**Try it**: Transcribe every entry exactly; the images stay out.

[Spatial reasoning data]
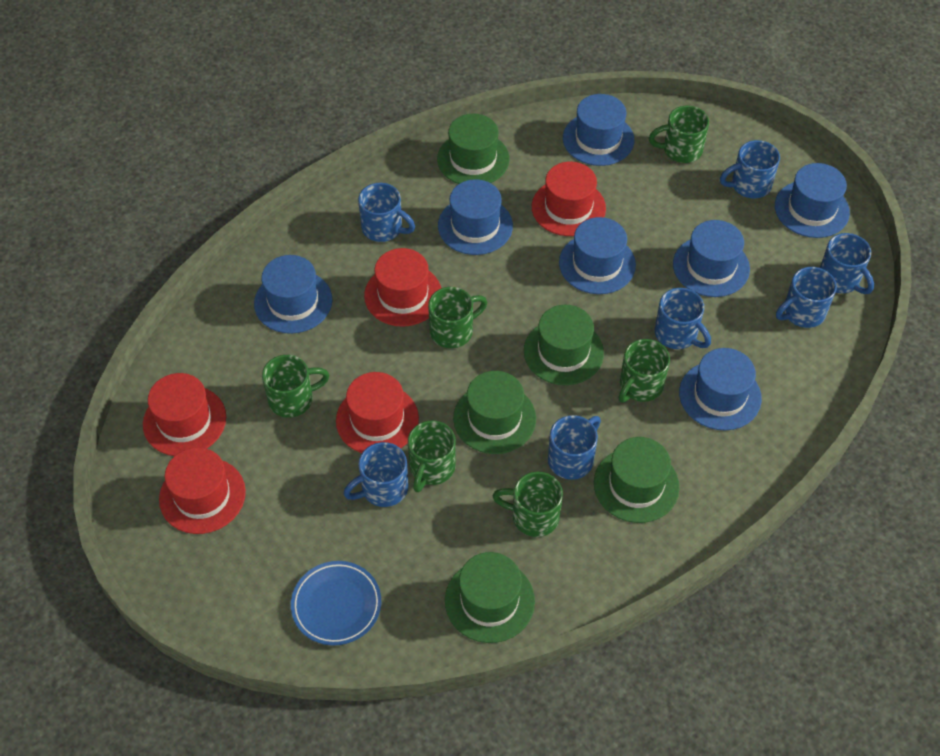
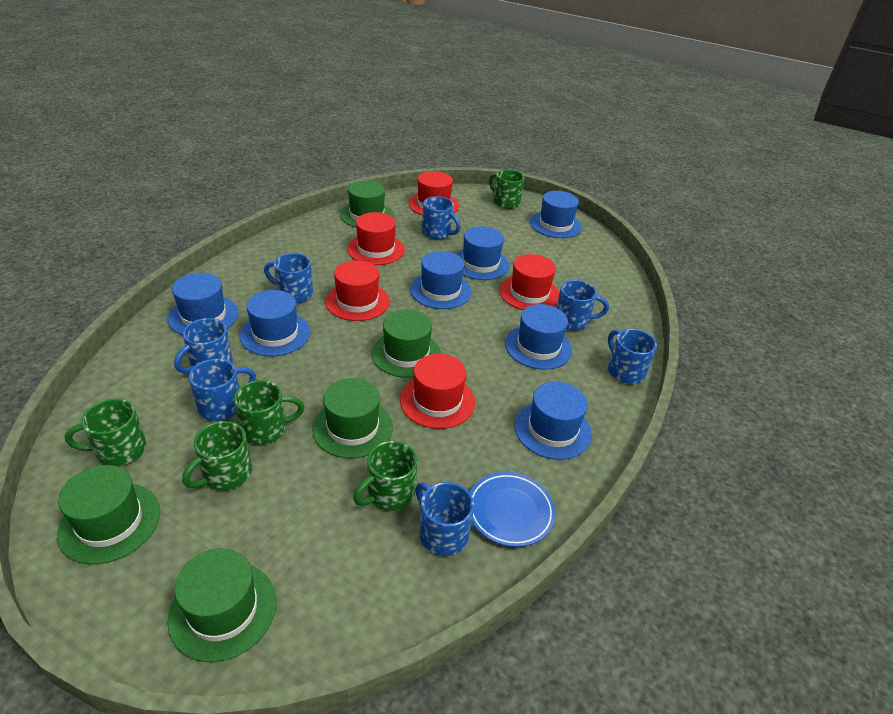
green mug: 6 -> 5

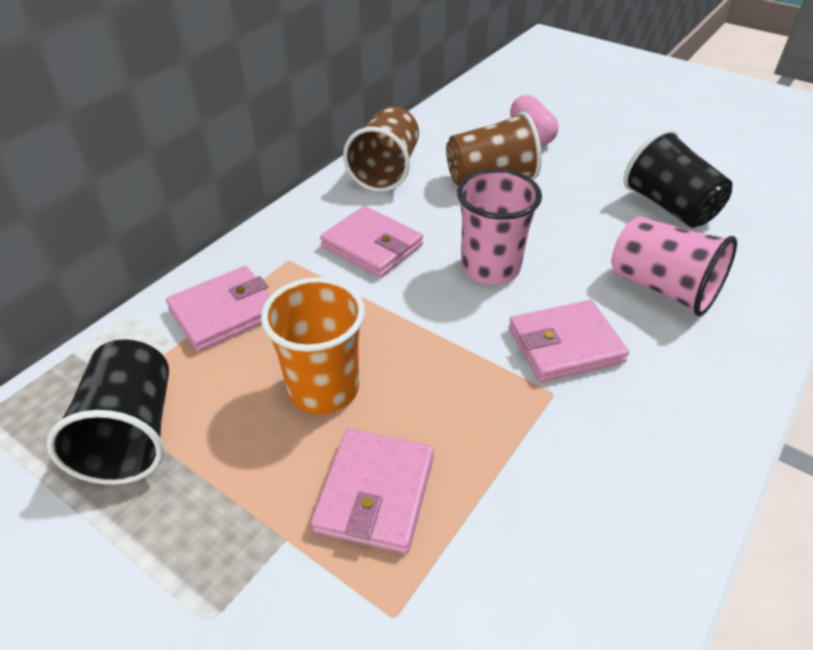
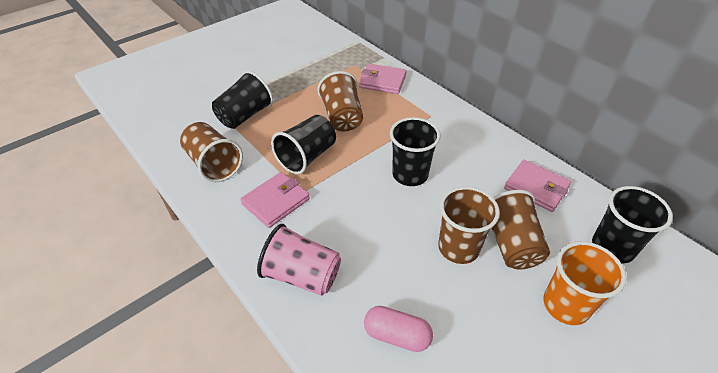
black cup: 2 -> 4
brown cup: 2 -> 4
pink cup: 2 -> 1
pink wallet: 4 -> 3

**Written response**:
green mug: 6 -> 5

black cup: 2 -> 4
brown cup: 2 -> 4
pink cup: 2 -> 1
pink wallet: 4 -> 3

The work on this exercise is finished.